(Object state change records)
- - -

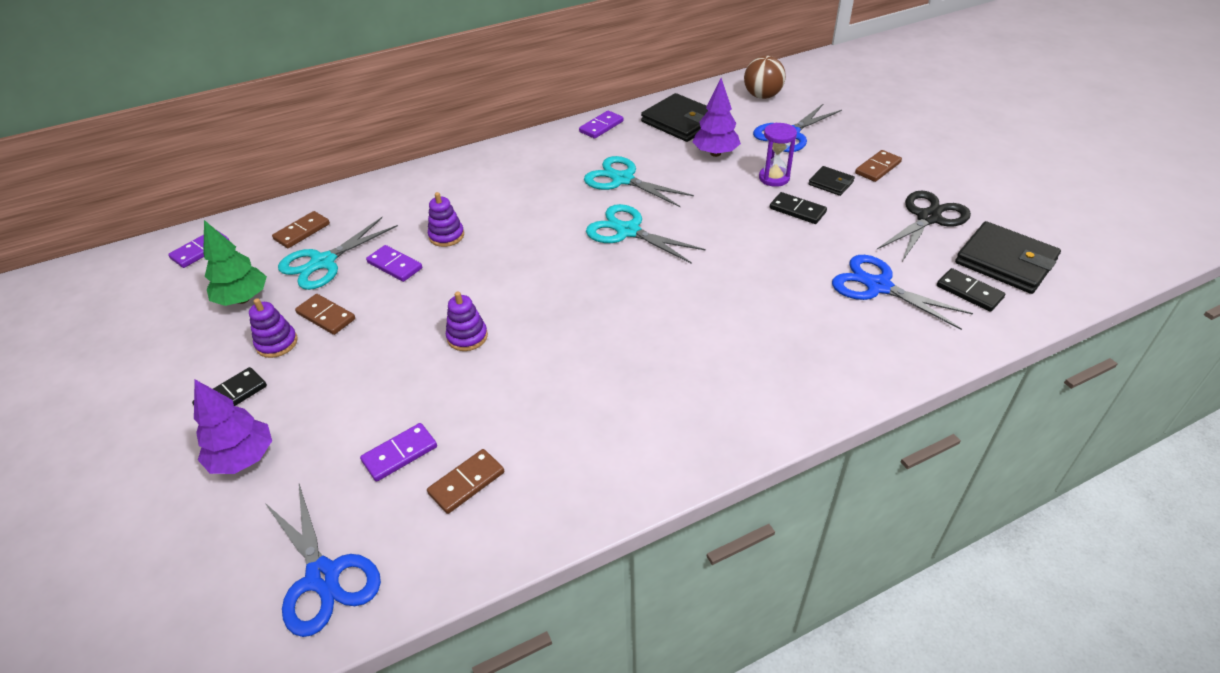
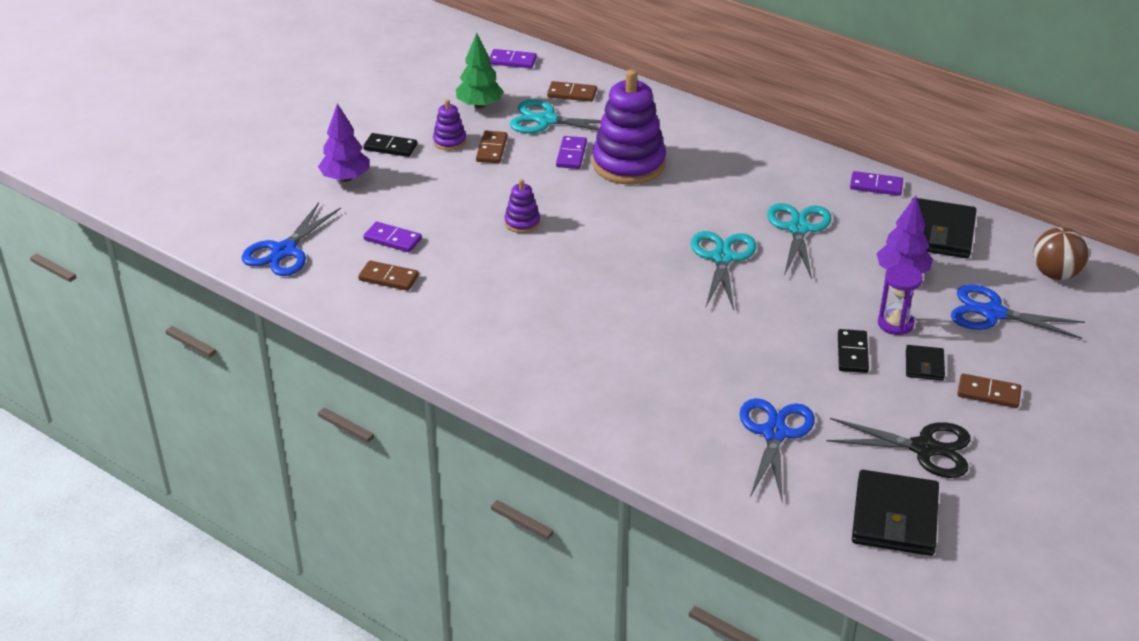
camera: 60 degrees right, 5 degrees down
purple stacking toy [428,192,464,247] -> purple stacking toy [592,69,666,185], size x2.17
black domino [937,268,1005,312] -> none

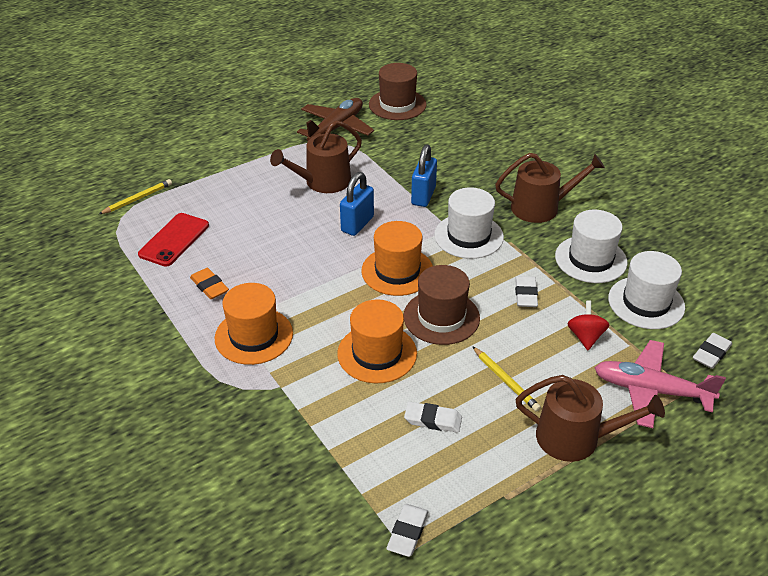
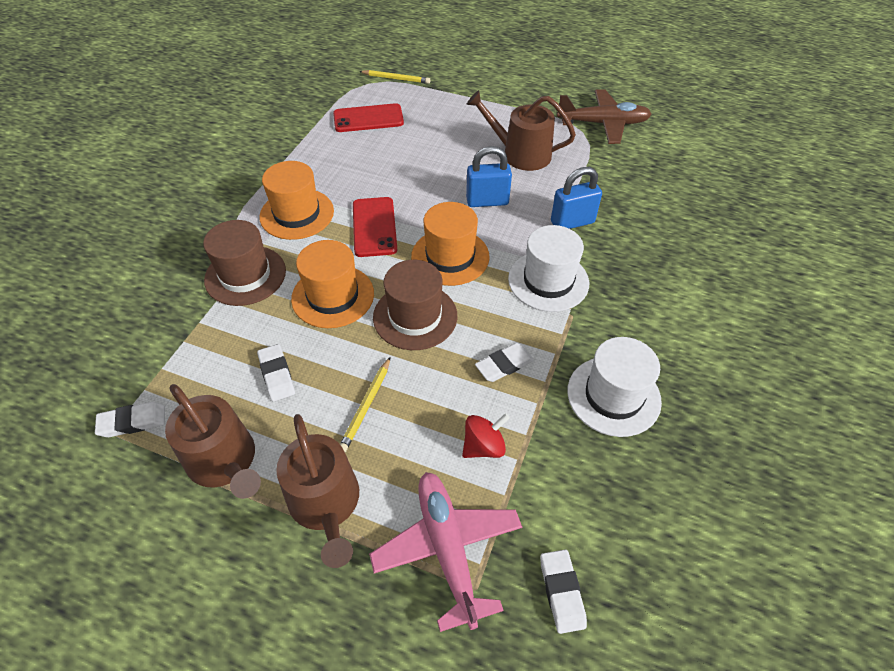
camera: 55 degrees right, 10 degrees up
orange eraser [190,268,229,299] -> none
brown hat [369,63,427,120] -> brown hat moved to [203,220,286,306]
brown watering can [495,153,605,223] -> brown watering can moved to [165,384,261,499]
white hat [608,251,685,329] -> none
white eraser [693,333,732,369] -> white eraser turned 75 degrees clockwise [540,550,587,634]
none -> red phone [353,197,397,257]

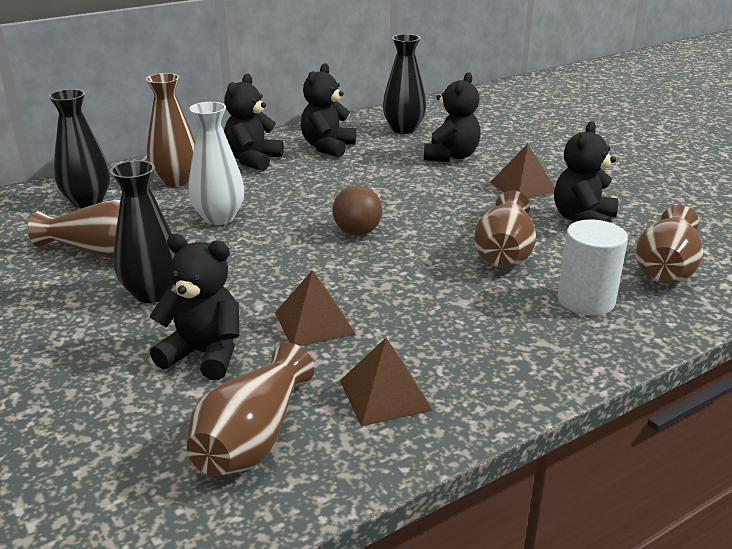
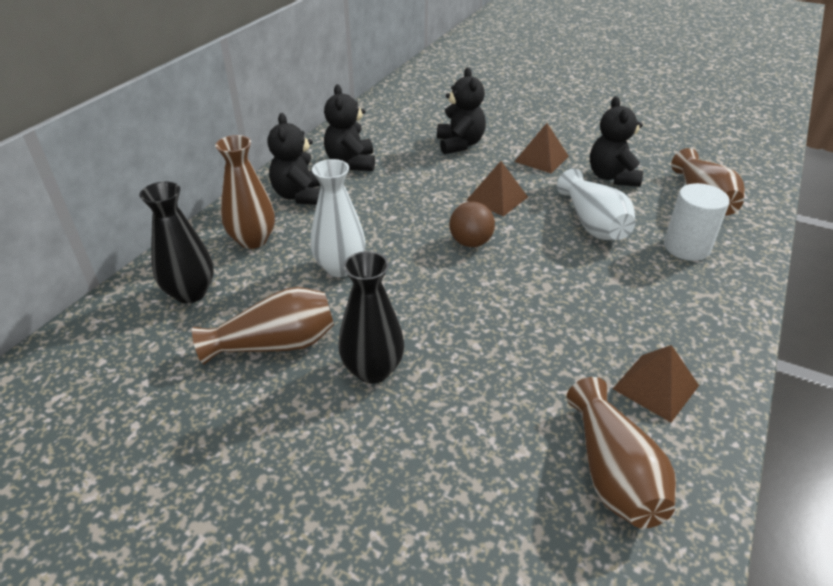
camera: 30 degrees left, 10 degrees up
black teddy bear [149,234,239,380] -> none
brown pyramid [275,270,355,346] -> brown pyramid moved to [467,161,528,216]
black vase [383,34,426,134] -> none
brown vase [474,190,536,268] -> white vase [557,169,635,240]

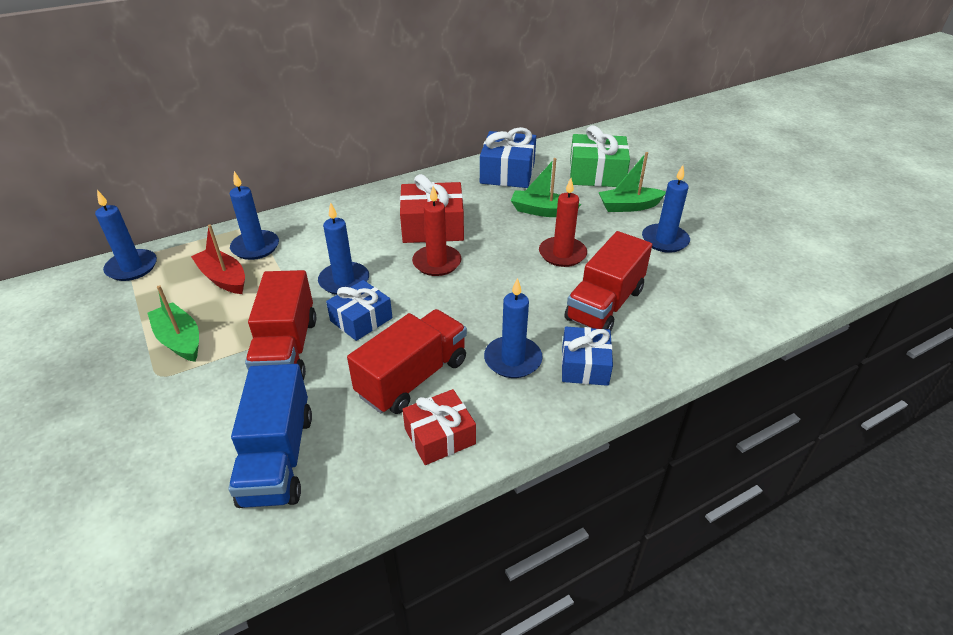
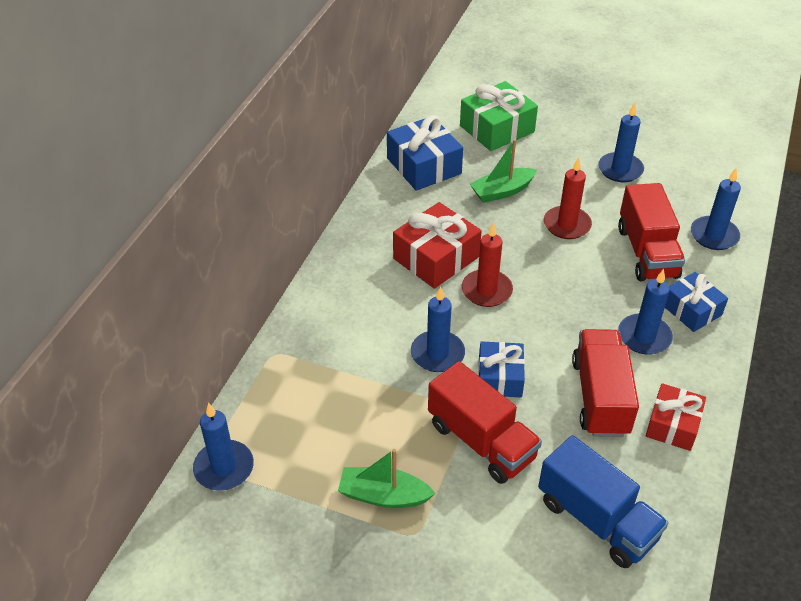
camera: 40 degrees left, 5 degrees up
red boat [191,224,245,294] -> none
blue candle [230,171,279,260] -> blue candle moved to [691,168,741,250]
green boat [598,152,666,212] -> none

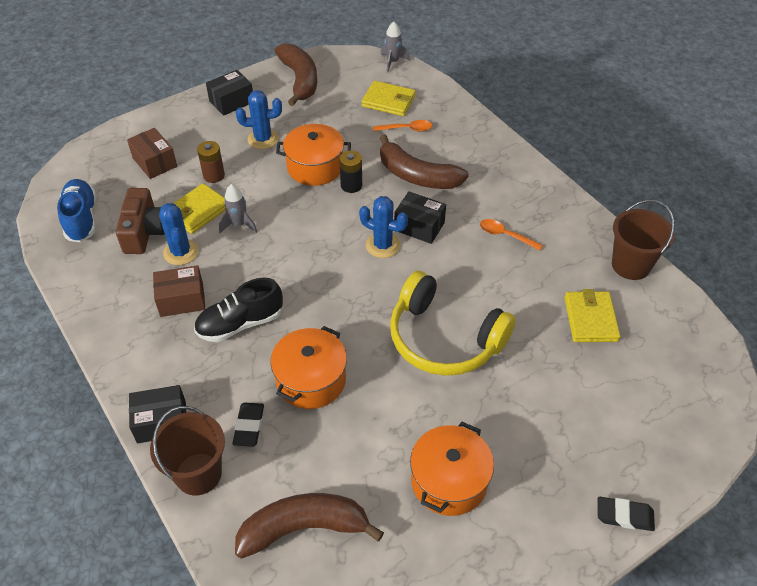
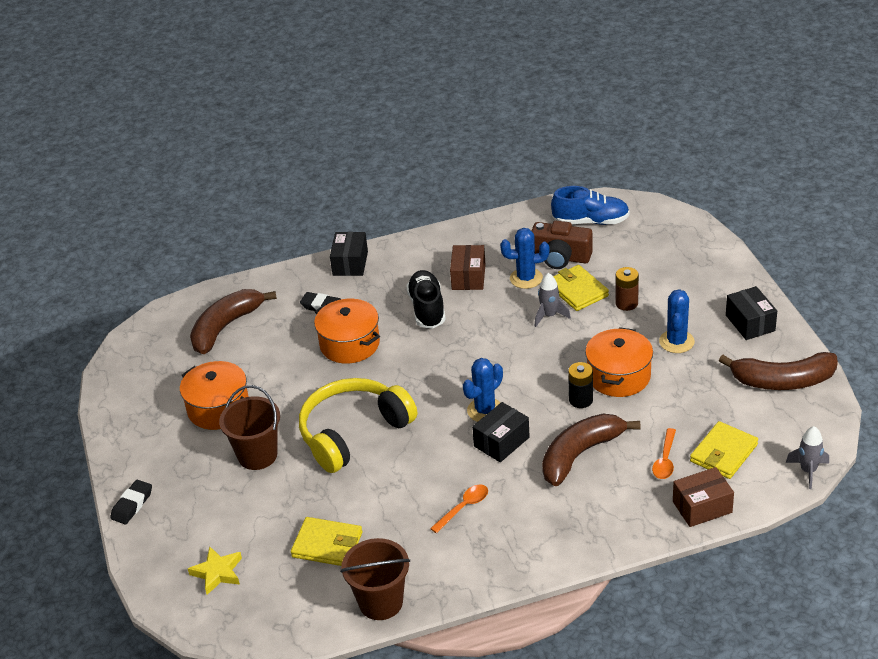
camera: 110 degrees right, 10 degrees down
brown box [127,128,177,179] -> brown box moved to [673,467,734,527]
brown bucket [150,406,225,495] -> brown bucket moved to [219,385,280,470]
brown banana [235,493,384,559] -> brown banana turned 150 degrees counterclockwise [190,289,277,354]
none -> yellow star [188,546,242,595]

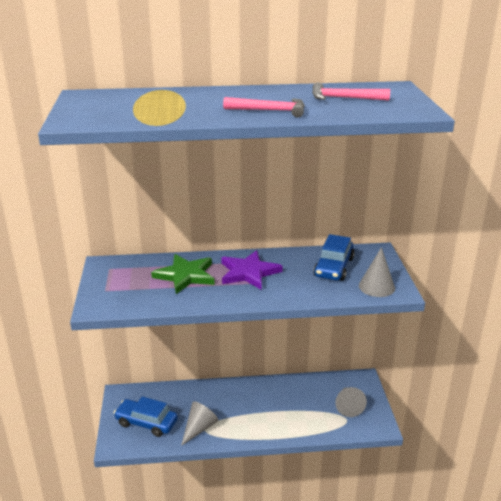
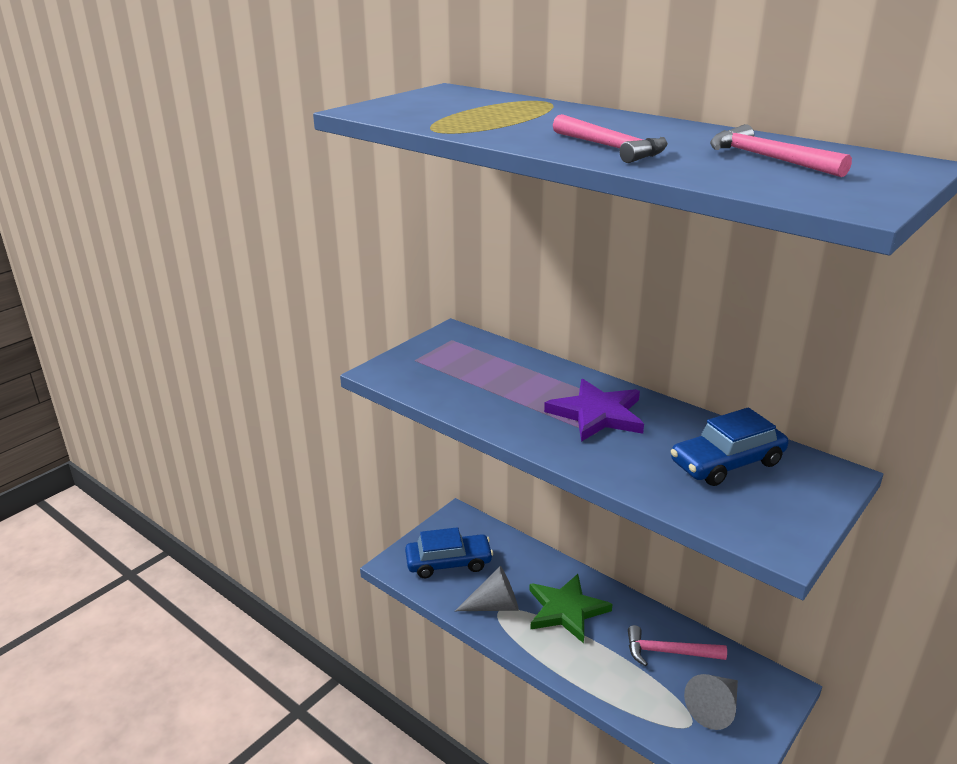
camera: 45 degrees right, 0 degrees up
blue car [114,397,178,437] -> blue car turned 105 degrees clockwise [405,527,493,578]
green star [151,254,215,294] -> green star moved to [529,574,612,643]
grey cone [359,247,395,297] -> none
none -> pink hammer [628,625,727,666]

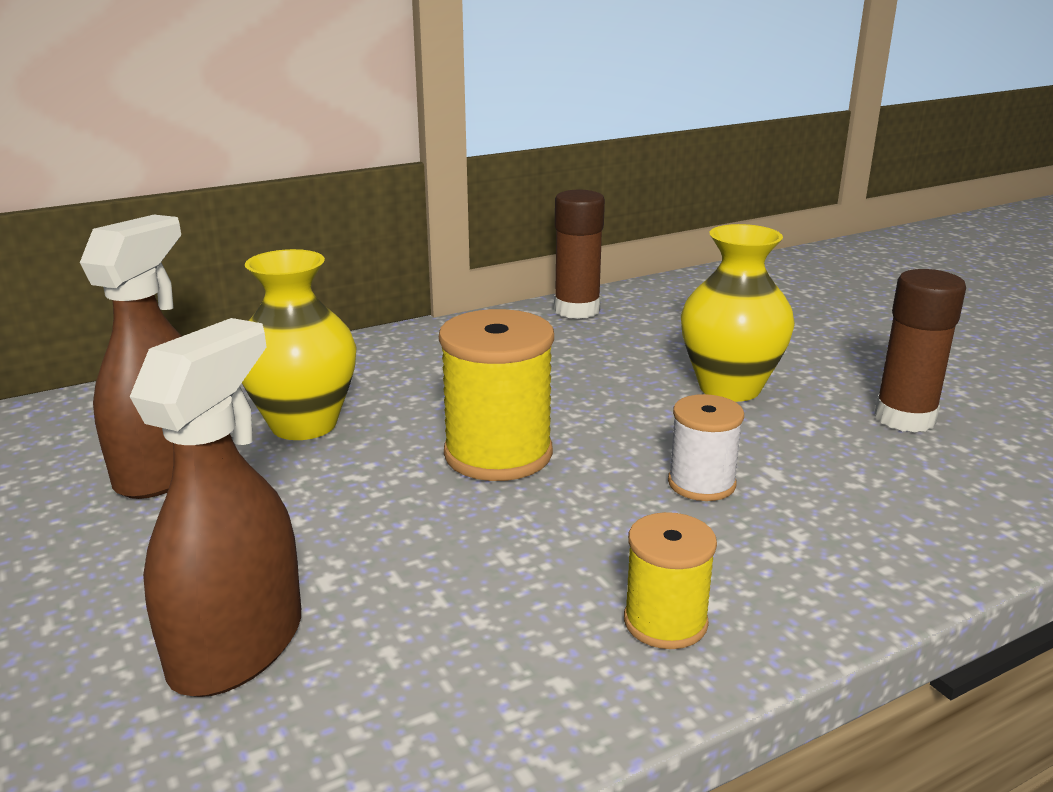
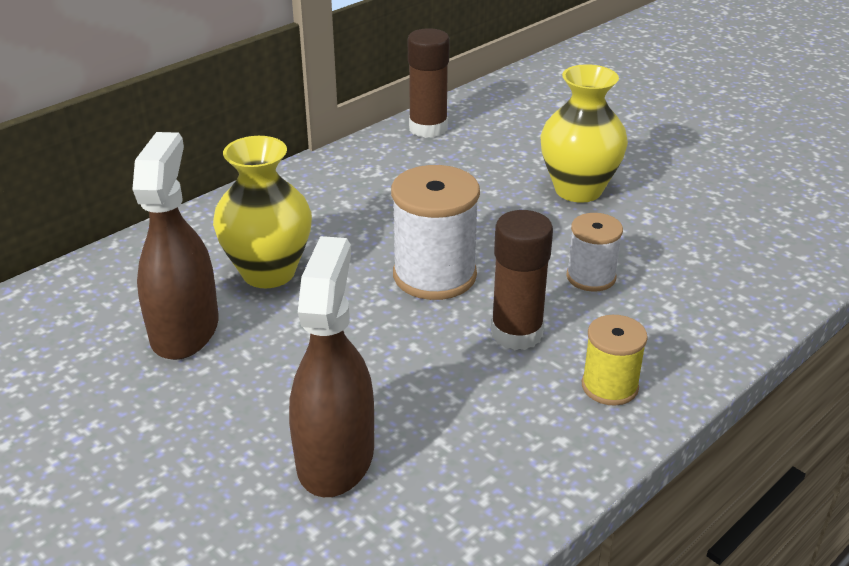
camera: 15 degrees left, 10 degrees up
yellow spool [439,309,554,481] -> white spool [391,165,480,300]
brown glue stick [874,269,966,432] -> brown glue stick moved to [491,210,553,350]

- - -

## Problem to work on
Each line above that falls between the line with "brown bucket [150,406,225,495]" and the line with "yellow spool [439,309,554,481]" should be printed exactly, together with those two lines, but the pictures should not.

## Task response
brown bucket [150,406,225,495] -> brown bucket moved to [219,385,280,470]
brown banana [235,493,384,559] -> brown banana turned 150 degrees counterclockwise [190,289,277,354]
none -> yellow star [188,546,242,595]

camera: 45 degrees right, 0 degrees up
blue car [114,397,178,437] -> blue car turned 105 degrees clockwise [405,527,493,578]
green star [151,254,215,294] -> green star moved to [529,574,612,643]
grey cone [359,247,395,297] -> none
none -> pink hammer [628,625,727,666]

camera: 15 degrees left, 10 degrees up
yellow spool [439,309,554,481] -> white spool [391,165,480,300]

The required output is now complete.